:: Data for review ::

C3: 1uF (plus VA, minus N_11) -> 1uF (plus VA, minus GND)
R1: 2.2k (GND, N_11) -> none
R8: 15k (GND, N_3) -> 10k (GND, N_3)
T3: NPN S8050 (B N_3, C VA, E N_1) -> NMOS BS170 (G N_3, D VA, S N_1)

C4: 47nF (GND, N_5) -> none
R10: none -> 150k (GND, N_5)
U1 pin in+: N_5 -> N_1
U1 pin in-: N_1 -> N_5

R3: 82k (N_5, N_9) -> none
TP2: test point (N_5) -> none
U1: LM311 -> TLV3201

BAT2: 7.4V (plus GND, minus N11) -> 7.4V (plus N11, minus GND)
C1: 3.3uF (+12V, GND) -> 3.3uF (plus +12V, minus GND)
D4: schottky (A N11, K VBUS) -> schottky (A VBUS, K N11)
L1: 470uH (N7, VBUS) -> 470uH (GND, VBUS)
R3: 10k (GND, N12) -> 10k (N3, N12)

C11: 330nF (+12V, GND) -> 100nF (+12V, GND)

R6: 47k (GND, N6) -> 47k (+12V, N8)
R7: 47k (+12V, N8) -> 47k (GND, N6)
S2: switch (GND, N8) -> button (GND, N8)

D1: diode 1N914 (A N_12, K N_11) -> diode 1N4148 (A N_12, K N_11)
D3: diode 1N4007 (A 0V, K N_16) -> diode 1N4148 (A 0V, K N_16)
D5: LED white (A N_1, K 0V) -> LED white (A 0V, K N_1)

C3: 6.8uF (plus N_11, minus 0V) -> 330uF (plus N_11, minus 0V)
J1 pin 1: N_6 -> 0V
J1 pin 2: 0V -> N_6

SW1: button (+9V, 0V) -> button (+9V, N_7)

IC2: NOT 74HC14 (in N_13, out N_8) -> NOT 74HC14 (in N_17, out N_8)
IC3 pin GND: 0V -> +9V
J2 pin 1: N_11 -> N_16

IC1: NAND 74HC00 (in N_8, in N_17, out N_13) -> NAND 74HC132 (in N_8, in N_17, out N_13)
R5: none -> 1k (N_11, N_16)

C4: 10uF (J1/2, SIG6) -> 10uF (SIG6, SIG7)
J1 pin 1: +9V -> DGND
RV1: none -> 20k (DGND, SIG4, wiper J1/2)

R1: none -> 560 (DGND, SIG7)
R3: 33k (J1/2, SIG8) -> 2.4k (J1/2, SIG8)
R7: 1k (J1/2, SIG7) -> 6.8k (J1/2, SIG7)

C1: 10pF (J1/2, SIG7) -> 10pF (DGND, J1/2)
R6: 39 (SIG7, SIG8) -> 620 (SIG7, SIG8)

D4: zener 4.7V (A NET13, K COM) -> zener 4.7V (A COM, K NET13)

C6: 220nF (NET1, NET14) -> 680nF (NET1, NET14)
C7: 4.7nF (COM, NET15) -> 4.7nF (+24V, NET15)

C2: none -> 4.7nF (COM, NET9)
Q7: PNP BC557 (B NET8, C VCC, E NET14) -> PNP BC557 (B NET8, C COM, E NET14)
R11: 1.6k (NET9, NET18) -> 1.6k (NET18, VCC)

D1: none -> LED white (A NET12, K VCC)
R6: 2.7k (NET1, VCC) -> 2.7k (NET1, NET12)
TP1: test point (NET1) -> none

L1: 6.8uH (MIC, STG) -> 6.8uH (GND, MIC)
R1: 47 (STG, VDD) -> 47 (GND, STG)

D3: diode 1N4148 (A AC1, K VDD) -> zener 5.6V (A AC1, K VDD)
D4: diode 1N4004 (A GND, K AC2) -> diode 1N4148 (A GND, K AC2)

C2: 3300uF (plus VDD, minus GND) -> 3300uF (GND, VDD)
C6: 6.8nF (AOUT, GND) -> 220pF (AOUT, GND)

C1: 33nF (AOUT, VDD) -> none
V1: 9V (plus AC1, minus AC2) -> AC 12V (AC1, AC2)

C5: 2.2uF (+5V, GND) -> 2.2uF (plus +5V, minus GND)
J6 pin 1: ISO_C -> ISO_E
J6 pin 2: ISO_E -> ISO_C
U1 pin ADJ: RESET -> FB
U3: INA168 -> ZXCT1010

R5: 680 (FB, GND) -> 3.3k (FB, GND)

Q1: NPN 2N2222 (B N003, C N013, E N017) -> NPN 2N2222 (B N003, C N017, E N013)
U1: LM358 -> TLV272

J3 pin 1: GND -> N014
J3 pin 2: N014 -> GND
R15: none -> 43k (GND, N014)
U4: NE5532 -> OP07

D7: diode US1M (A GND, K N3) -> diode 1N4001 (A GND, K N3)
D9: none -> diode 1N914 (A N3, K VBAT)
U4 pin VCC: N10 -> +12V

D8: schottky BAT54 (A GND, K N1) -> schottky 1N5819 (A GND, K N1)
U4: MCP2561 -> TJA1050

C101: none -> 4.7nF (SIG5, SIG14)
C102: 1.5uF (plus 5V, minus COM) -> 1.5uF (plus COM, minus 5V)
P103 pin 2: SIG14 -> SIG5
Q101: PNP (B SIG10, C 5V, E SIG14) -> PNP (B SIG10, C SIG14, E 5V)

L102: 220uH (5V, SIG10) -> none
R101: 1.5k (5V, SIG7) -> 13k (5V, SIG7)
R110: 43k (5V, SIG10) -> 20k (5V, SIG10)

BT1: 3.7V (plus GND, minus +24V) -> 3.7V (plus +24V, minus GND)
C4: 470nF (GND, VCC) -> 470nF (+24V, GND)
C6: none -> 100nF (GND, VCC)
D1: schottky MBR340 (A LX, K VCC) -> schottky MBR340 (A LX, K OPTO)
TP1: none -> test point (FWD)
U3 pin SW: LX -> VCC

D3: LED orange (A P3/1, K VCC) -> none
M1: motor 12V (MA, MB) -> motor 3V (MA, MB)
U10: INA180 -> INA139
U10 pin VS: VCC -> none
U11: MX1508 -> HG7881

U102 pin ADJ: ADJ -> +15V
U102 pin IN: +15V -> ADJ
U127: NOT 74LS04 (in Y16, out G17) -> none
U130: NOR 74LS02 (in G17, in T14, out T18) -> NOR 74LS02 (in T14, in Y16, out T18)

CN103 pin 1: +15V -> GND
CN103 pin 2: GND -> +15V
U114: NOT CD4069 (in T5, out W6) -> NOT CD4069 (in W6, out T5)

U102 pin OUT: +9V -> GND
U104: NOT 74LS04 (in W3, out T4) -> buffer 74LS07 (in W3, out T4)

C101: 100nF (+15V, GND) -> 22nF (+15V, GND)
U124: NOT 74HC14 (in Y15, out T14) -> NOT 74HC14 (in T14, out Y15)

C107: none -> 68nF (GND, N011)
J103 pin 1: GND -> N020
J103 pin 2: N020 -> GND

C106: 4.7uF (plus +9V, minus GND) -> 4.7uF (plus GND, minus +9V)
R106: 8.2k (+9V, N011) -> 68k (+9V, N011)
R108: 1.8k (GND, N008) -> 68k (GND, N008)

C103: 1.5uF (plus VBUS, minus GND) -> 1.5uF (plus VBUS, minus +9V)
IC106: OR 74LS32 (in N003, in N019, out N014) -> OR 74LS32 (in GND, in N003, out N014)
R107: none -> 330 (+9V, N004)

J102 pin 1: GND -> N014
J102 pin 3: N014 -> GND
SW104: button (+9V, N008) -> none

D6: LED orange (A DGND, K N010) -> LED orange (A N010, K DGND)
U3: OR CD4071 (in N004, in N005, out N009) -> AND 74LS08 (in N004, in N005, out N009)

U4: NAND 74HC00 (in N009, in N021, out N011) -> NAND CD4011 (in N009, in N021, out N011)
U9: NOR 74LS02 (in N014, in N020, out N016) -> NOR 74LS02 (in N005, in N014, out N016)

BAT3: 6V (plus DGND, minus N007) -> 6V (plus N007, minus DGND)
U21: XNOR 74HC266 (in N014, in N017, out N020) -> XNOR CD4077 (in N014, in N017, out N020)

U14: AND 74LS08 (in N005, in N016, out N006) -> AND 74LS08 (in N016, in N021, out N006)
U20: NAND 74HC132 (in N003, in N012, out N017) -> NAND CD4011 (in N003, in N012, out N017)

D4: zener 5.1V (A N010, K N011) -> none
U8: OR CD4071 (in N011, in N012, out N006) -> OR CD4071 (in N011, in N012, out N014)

:::

**Task description:** Using the entries above, return exactly the lines from the line with "R1: 47 (STG, VDD) -> 47 (GND, STG)" to the line with "U1 pin ADJ: RESET -> FB", counting both of those lines.

**Response to this exercise:**
R1: 47 (STG, VDD) -> 47 (GND, STG)

D3: diode 1N4148 (A AC1, K VDD) -> zener 5.6V (A AC1, K VDD)
D4: diode 1N4004 (A GND, K AC2) -> diode 1N4148 (A GND, K AC2)

C2: 3300uF (plus VDD, minus GND) -> 3300uF (GND, VDD)
C6: 6.8nF (AOUT, GND) -> 220pF (AOUT, GND)

C1: 33nF (AOUT, VDD) -> none
V1: 9V (plus AC1, minus AC2) -> AC 12V (AC1, AC2)

C5: 2.2uF (+5V, GND) -> 2.2uF (plus +5V, minus GND)
J6 pin 1: ISO_C -> ISO_E
J6 pin 2: ISO_E -> ISO_C
U1 pin ADJ: RESET -> FB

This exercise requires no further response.